• Problem to work on:
Locate the line that contains "camera: 25 degrees left, 20 degrees down" in the entries below, then repeat it and every following line through the line that contains "(875, 520) = (1040, 255): orange", exactly, and no others.

• Material for this exercise:
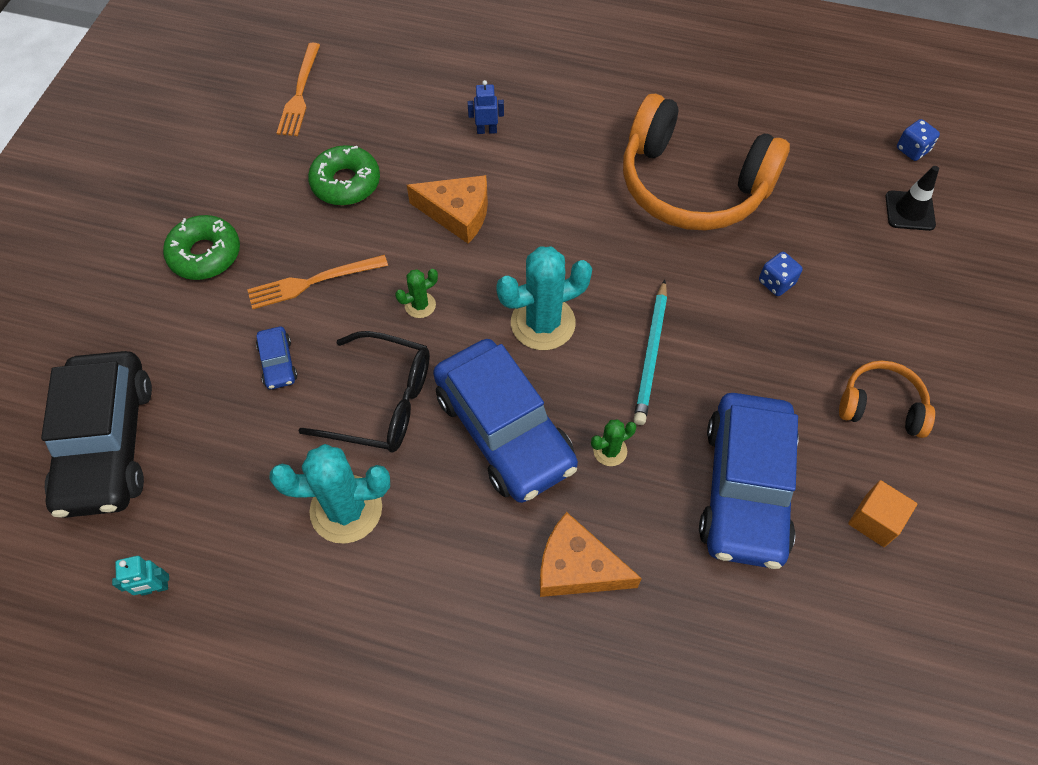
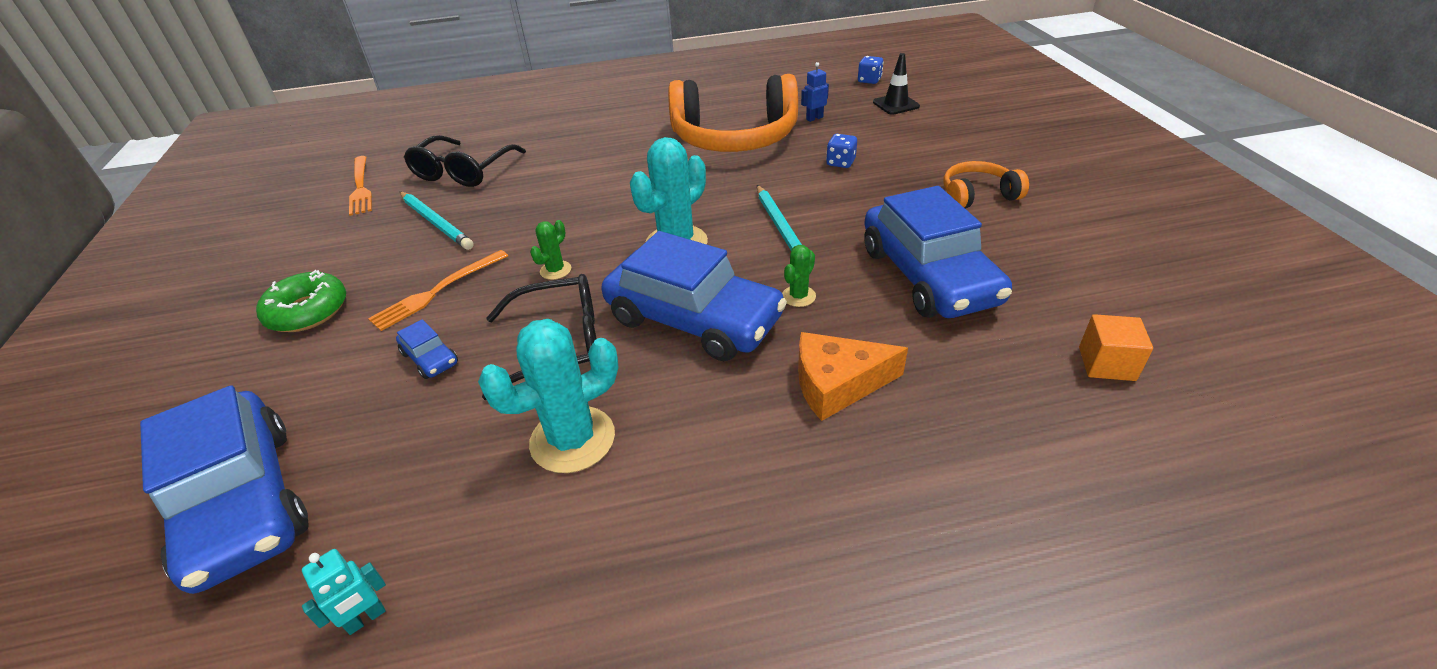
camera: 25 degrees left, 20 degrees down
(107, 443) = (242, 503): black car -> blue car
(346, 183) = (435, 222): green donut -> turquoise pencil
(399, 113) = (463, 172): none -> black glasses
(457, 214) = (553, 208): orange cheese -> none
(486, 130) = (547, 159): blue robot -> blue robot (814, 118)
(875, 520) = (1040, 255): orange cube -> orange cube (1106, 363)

--

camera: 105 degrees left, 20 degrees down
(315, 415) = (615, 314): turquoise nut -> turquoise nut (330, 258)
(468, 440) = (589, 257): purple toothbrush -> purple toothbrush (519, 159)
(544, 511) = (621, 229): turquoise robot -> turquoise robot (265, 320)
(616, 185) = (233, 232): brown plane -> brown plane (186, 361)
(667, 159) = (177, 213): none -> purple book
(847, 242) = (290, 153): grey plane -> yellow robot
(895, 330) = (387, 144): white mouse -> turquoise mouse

• Output:
camera: 25 degrees left, 20 degrees down
(107, 443) = (242, 503): black car -> blue car
(346, 183) = (435, 222): green donut -> turquoise pencil
(399, 113) = (463, 172): none -> black glasses
(457, 214) = (553, 208): orange cheese -> none
(486, 130) = (547, 159): blue robot -> blue robot (814, 118)
(875, 520) = (1040, 255): orange cube -> orange cube (1106, 363)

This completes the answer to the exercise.